_What needs to be done_
The records that follow are to be transcribed in full, without their images.

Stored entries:
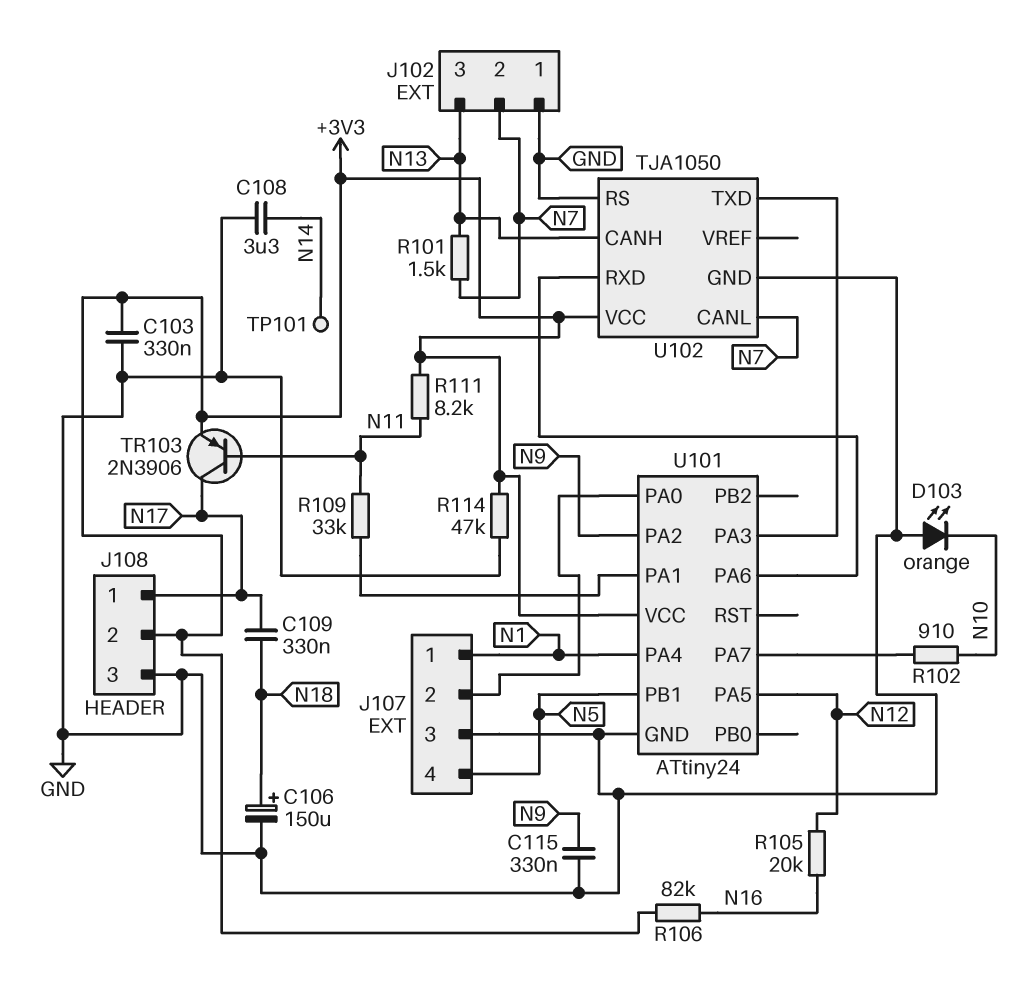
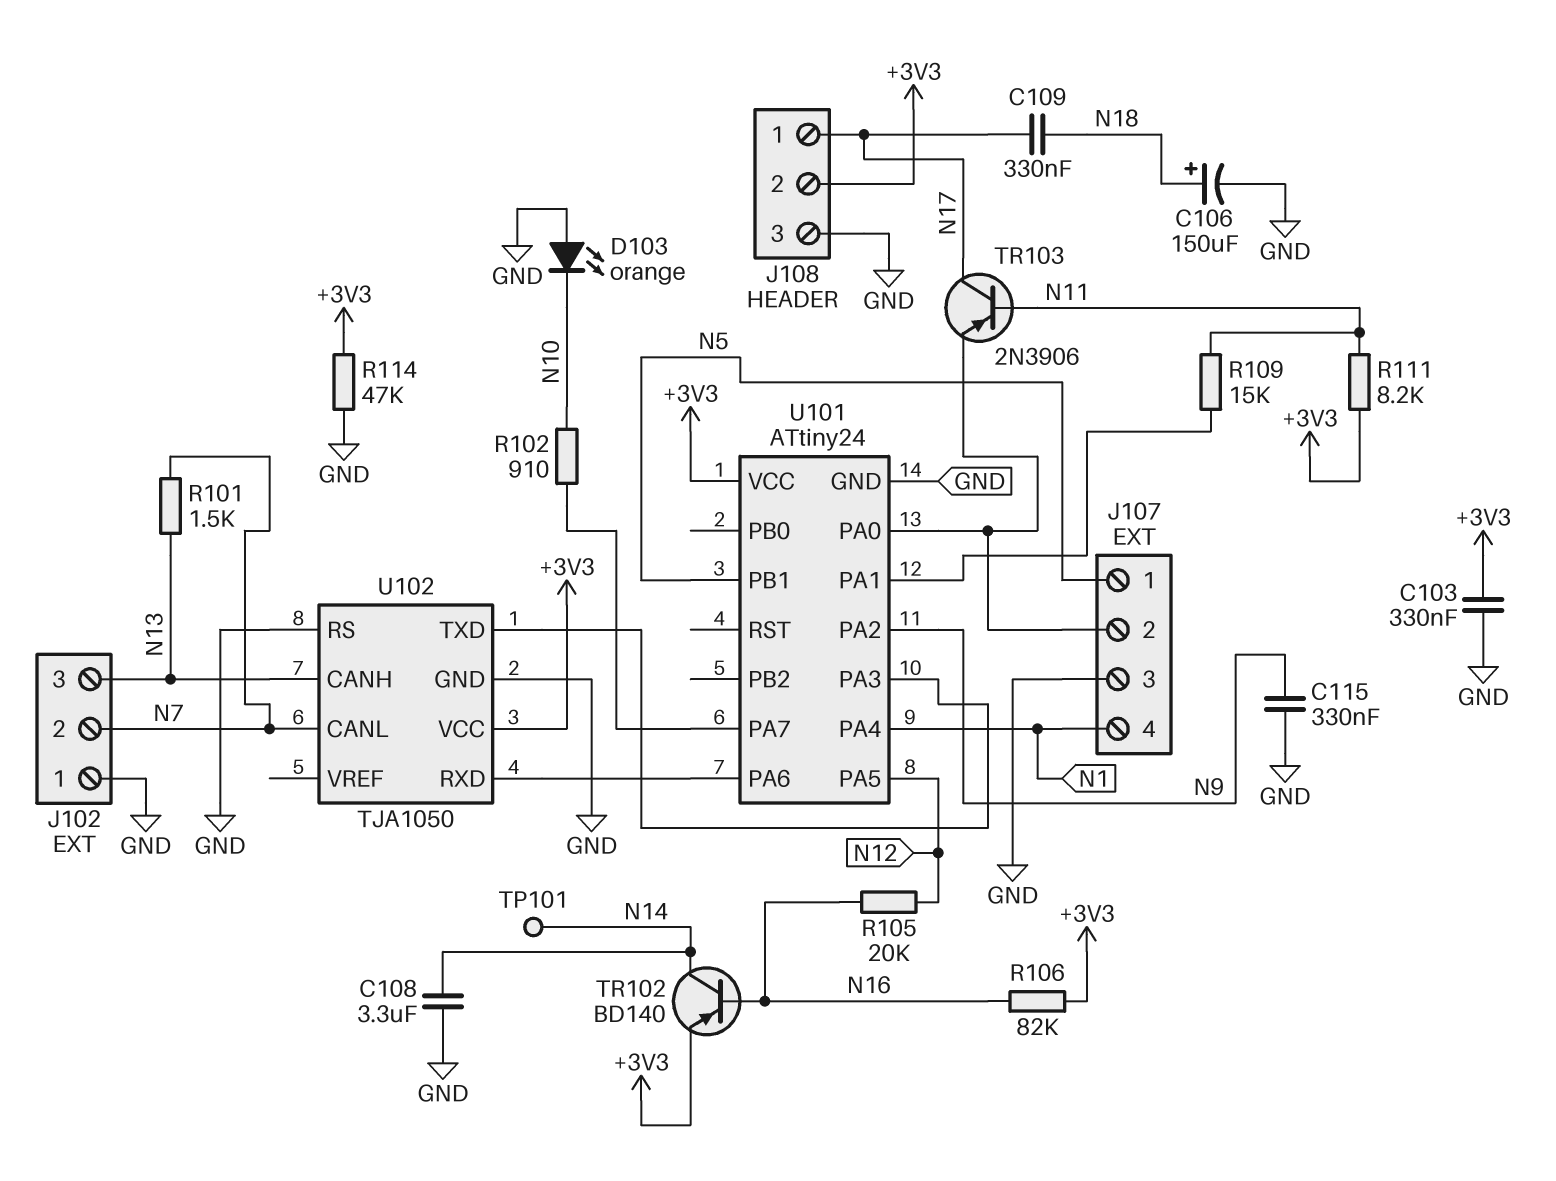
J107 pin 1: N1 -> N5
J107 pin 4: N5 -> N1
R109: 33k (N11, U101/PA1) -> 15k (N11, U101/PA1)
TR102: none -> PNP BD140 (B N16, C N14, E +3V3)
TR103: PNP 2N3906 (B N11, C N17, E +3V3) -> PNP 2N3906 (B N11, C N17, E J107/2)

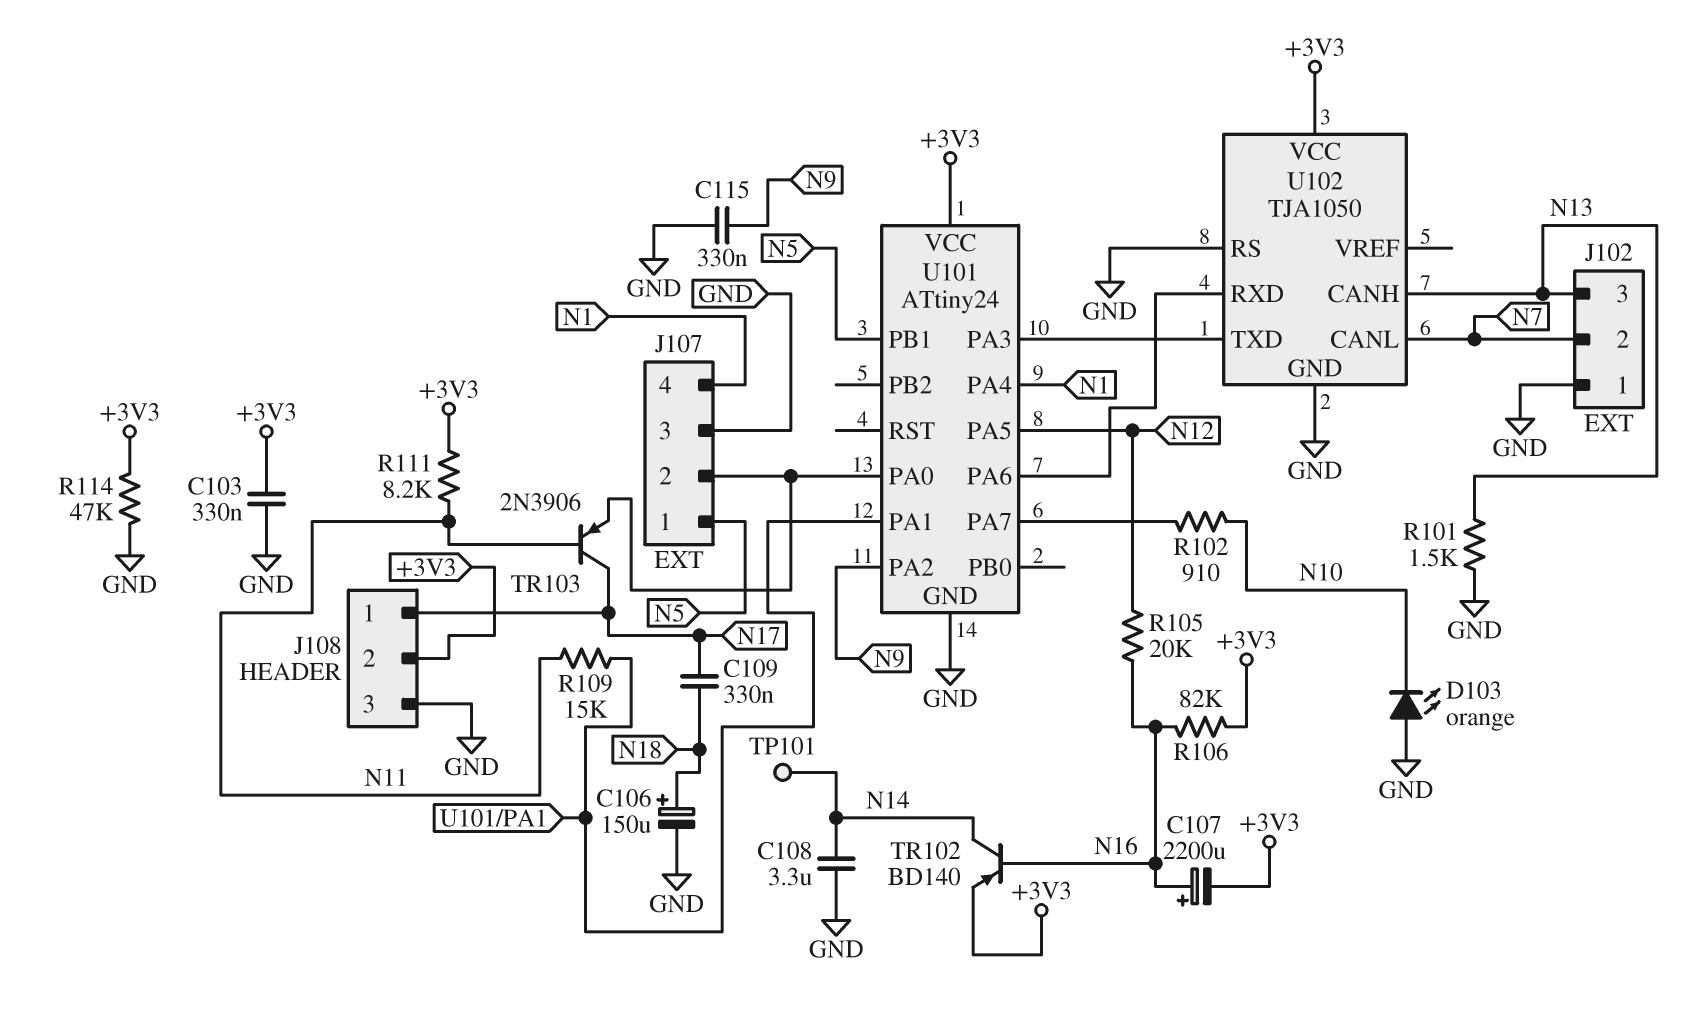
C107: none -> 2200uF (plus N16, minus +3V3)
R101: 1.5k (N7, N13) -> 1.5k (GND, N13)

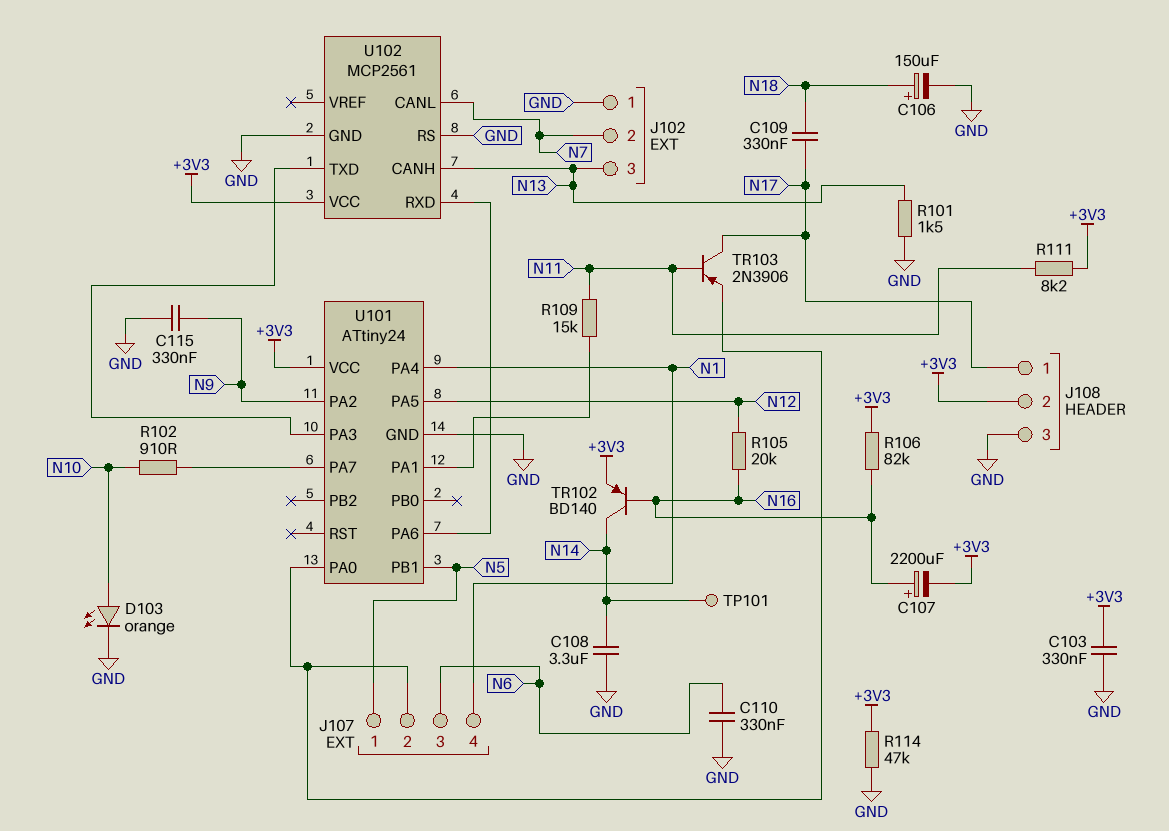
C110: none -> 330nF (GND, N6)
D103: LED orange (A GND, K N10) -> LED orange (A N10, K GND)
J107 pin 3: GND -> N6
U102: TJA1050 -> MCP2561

_Result_
J107 pin 1: N1 -> N5
J107 pin 4: N5 -> N1
R109: 33k (N11, U101/PA1) -> 15k (N11, U101/PA1)
TR102: none -> PNP BD140 (B N16, C N14, E +3V3)
TR103: PNP 2N3906 (B N11, C N17, E +3V3) -> PNP 2N3906 (B N11, C N17, E J107/2)

C107: none -> 2200uF (plus N16, minus +3V3)
R101: 1.5k (N7, N13) -> 1.5k (GND, N13)

C110: none -> 330nF (GND, N6)
D103: LED orange (A GND, K N10) -> LED orange (A N10, K GND)
J107 pin 3: GND -> N6
U102: TJA1050 -> MCP2561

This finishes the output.